-- Itemized modification records --
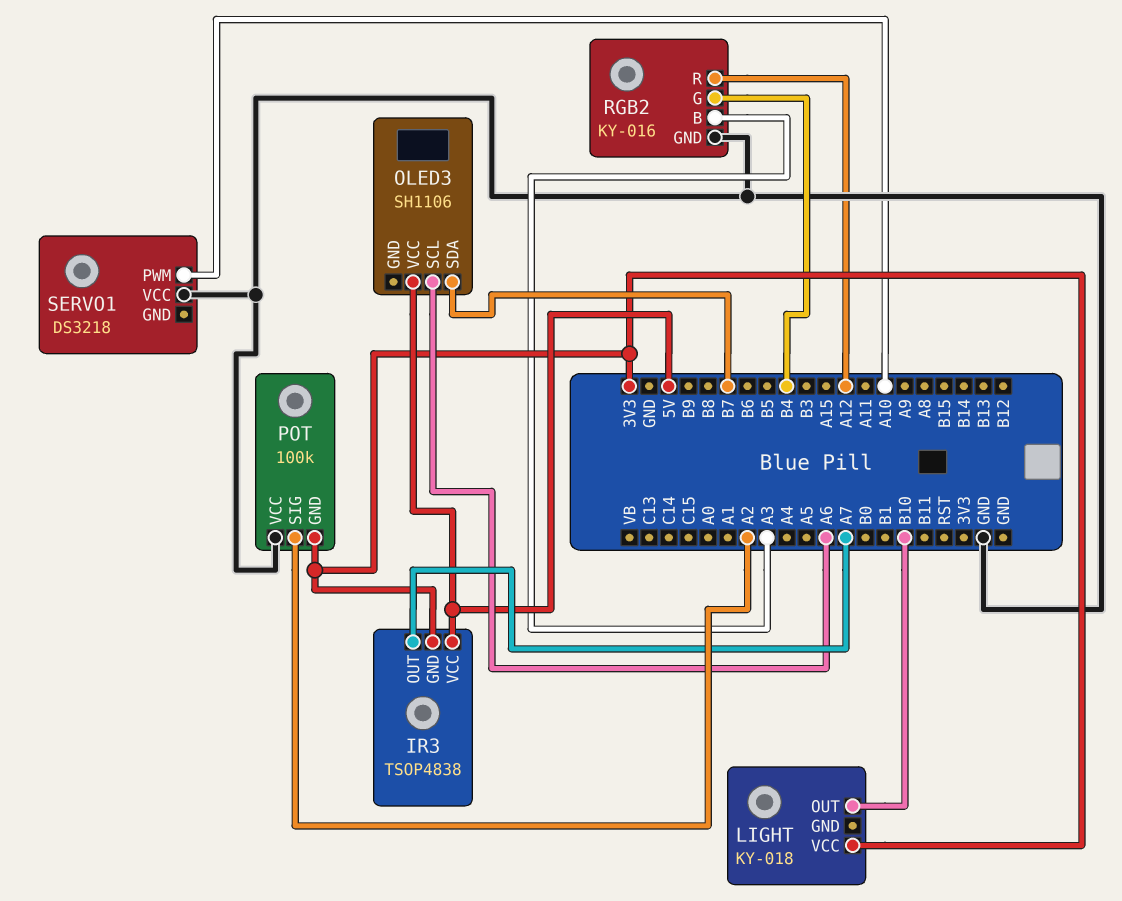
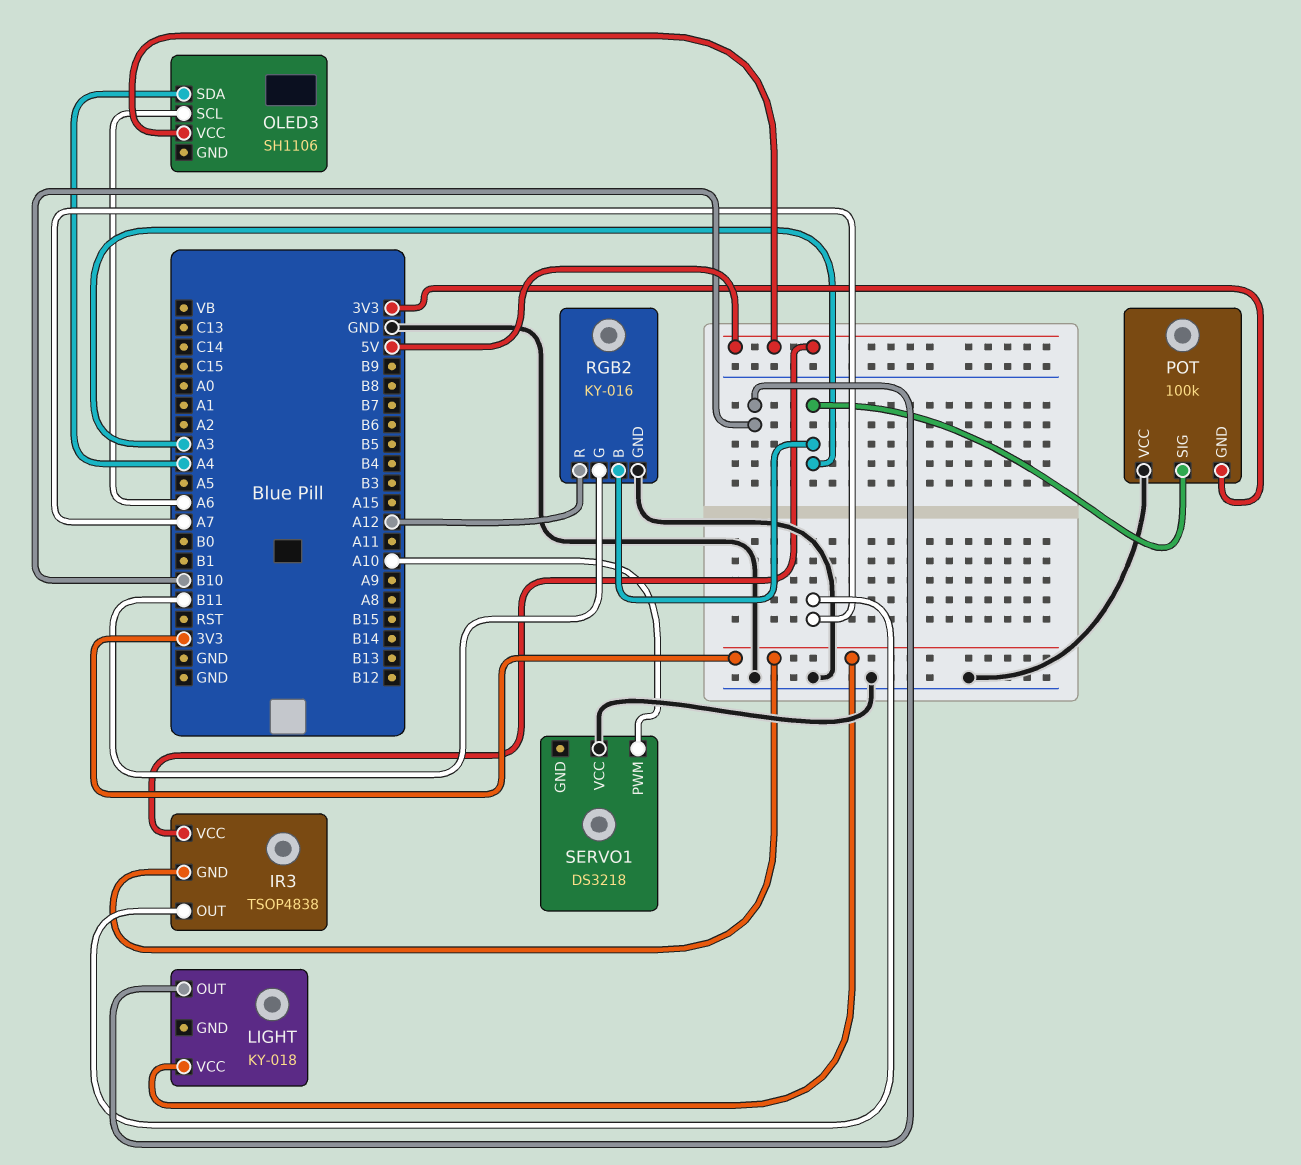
OLED3 pin SDA: B7 -> A4
POT pin SIG: A2 -> A3
RGB2 pin G: B4 -> B11

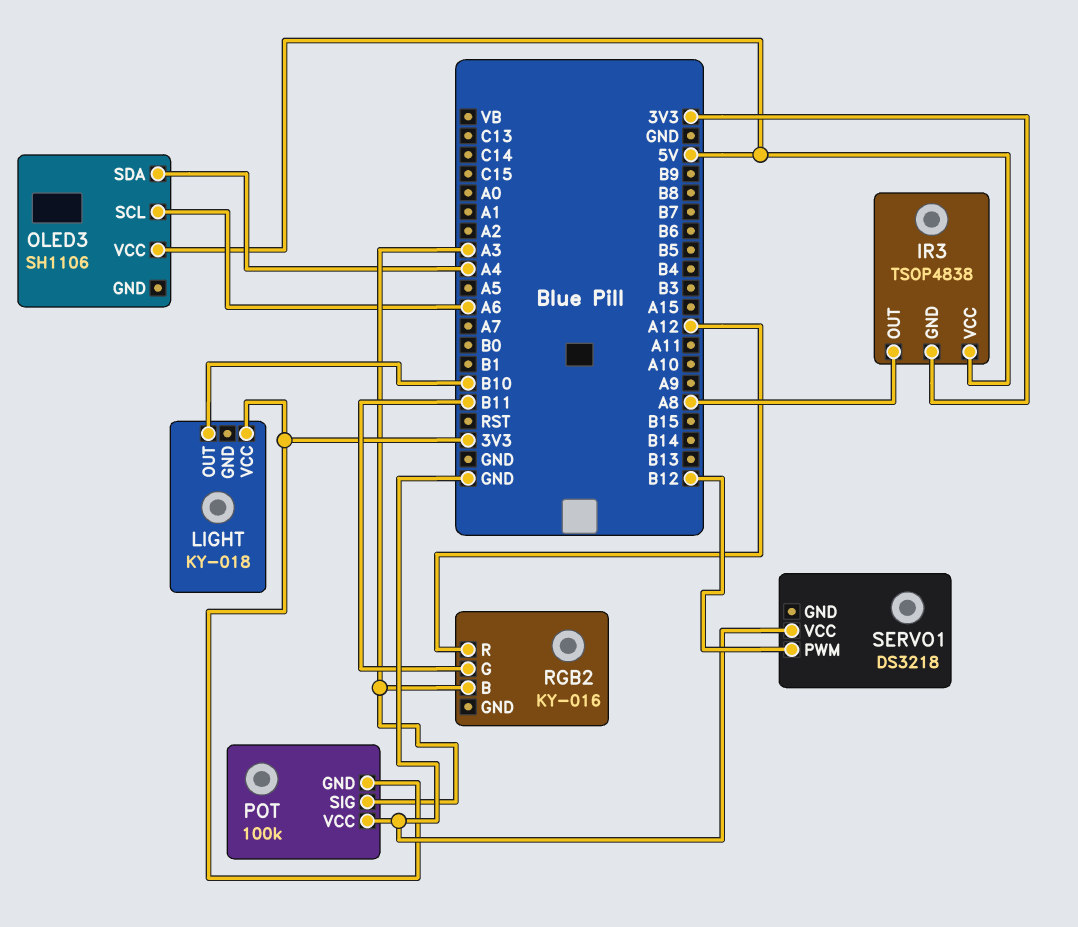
IR3 pin OUT: A7 -> A8
RGB2 pin GND: GND -> none
SERVO1 pin PWM: A10 -> B12

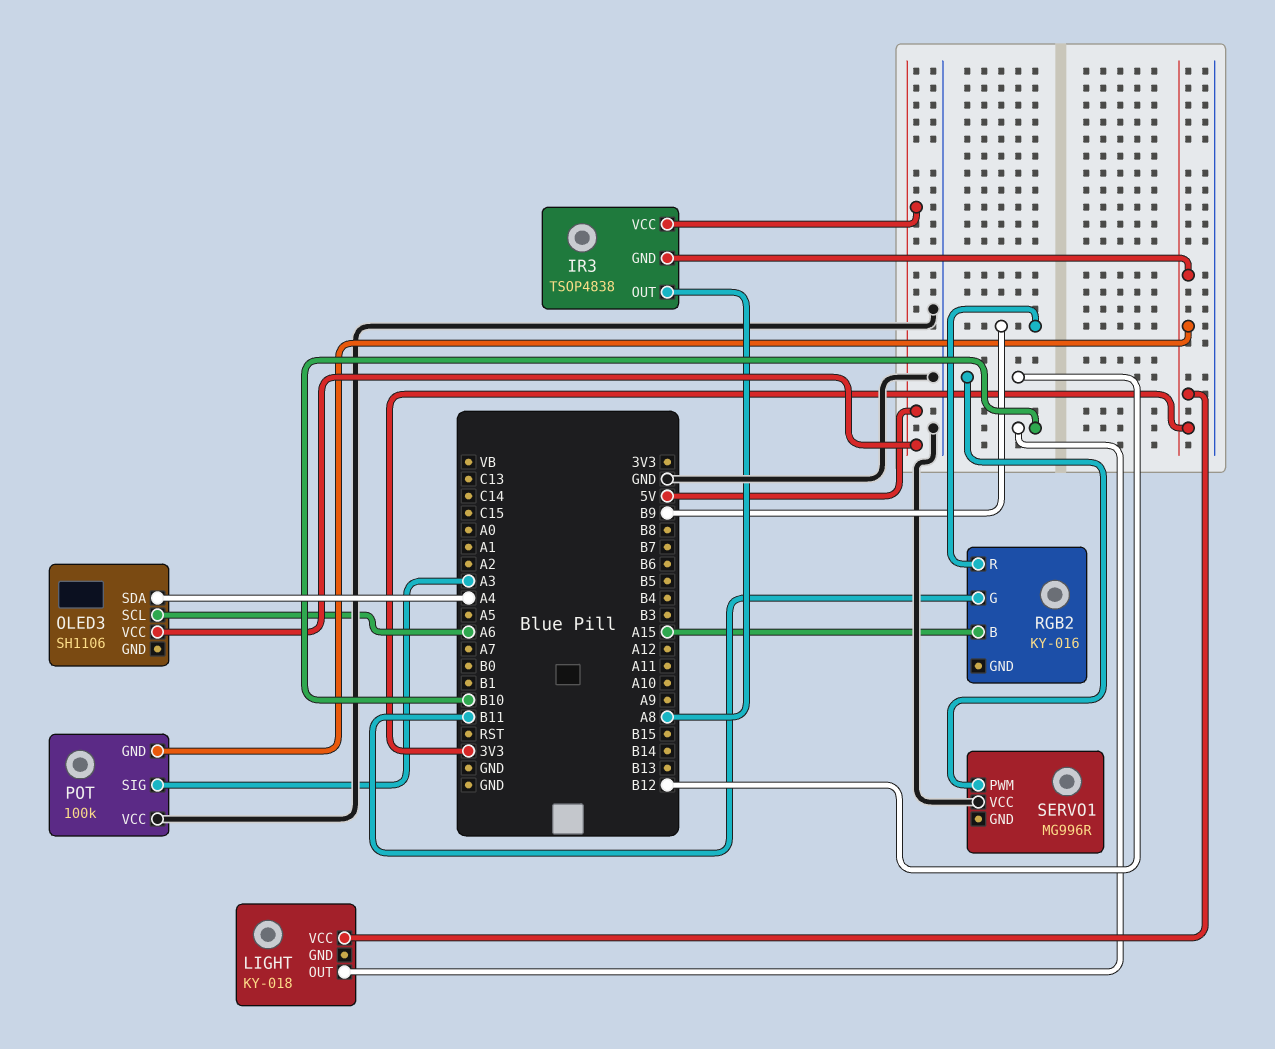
RGB2 pin B: A3 -> A15
RGB2 pin R: A12 -> B9
SERVO1: DS3218 -> MG996R

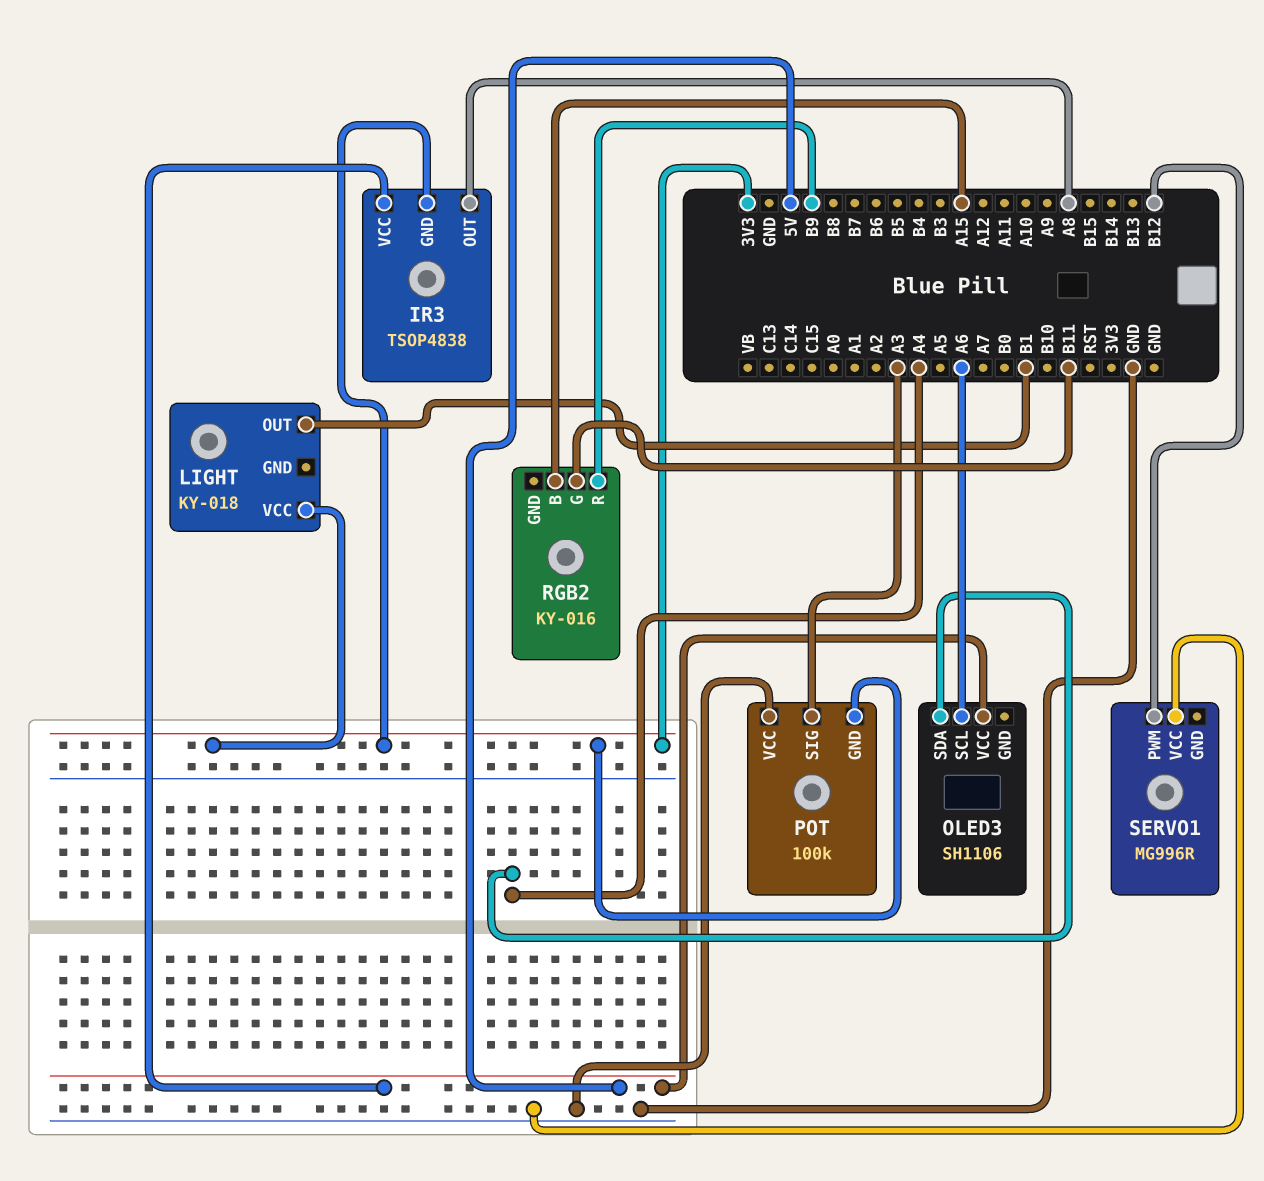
LIGHT pin OUT: B10 -> B1

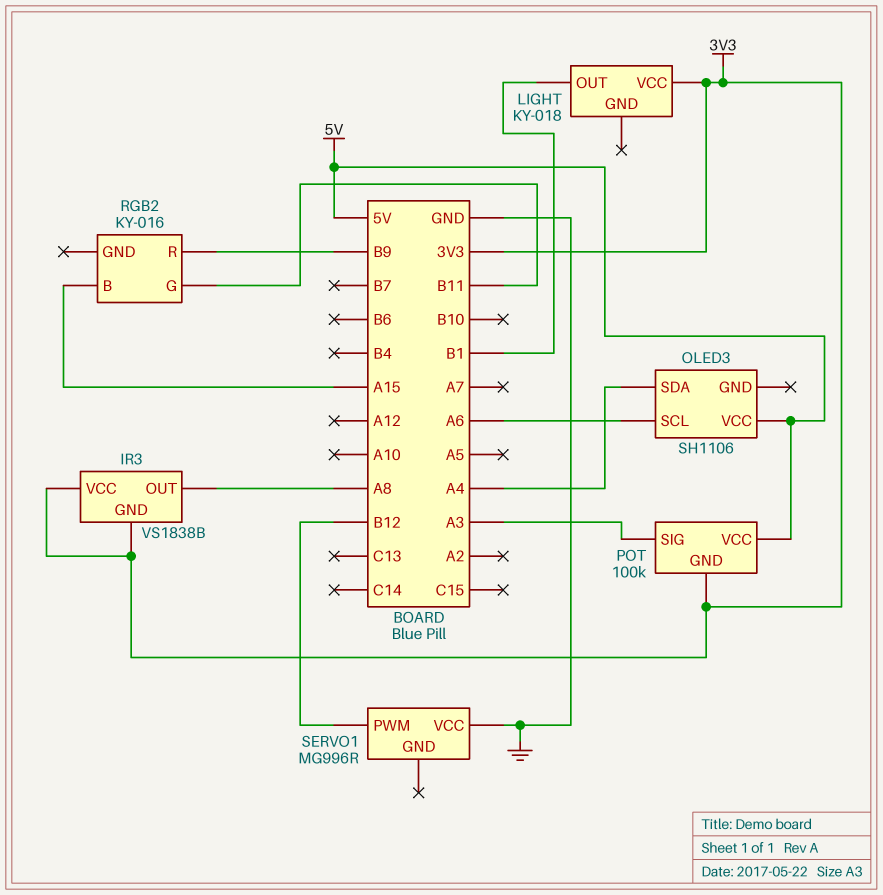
IR3: TSOP4838 -> VS1838B
IR3 pin VCC: 5V -> 3V3
POT pin VCC: GND -> 5V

-- Exercise instructions --
Leave out the pictures and transcribe the entries above exactly.

-- Result --
OLED3 pin SDA: B7 -> A4
POT pin SIG: A2 -> A3
RGB2 pin G: B4 -> B11

IR3 pin OUT: A7 -> A8
RGB2 pin GND: GND -> none
SERVO1 pin PWM: A10 -> B12

RGB2 pin B: A3 -> A15
RGB2 pin R: A12 -> B9
SERVO1: DS3218 -> MG996R

LIGHT pin OUT: B10 -> B1

IR3: TSOP4838 -> VS1838B
IR3 pin VCC: 5V -> 3V3
POT pin VCC: GND -> 5V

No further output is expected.